**WORK INSTRUCTION:** For every line in the material, print that line exactly.

START DATA FOR THE TASK

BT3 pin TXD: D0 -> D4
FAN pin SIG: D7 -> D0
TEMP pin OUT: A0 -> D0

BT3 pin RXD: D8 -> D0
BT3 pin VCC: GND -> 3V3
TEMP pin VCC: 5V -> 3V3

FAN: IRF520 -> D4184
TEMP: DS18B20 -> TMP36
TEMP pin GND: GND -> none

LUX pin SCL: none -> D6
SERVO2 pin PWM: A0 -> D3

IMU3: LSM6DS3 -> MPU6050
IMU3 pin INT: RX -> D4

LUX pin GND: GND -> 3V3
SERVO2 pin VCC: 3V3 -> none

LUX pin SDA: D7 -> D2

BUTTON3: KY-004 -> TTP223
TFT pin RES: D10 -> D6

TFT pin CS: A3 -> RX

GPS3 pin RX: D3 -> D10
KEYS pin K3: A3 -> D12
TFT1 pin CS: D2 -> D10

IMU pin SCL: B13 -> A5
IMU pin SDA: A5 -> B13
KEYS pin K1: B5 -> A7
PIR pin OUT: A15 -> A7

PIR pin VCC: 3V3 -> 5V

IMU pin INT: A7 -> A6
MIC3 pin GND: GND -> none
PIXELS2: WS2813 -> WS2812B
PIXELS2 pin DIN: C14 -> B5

END DATA FOR THE TASK

**RESULT FOR THIS TASK:**
BT3 pin TXD: D0 -> D4
FAN pin SIG: D7 -> D0
TEMP pin OUT: A0 -> D0

BT3 pin RXD: D8 -> D0
BT3 pin VCC: GND -> 3V3
TEMP pin VCC: 5V -> 3V3

FAN: IRF520 -> D4184
TEMP: DS18B20 -> TMP36
TEMP pin GND: GND -> none

LUX pin SCL: none -> D6
SERVO2 pin PWM: A0 -> D3

IMU3: LSM6DS3 -> MPU6050
IMU3 pin INT: RX -> D4

LUX pin GND: GND -> 3V3
SERVO2 pin VCC: 3V3 -> none

LUX pin SDA: D7 -> D2

BUTTON3: KY-004 -> TTP223
TFT pin RES: D10 -> D6

TFT pin CS: A3 -> RX

GPS3 pin RX: D3 -> D10
KEYS pin K3: A3 -> D12
TFT1 pin CS: D2 -> D10

IMU pin SCL: B13 -> A5
IMU pin SDA: A5 -> B13
KEYS pin K1: B5 -> A7
PIR pin OUT: A15 -> A7

PIR pin VCC: 3V3 -> 5V

IMU pin INT: A7 -> A6
MIC3 pin GND: GND -> none
PIXELS2: WS2813 -> WS2812B
PIXELS2 pin DIN: C14 -> B5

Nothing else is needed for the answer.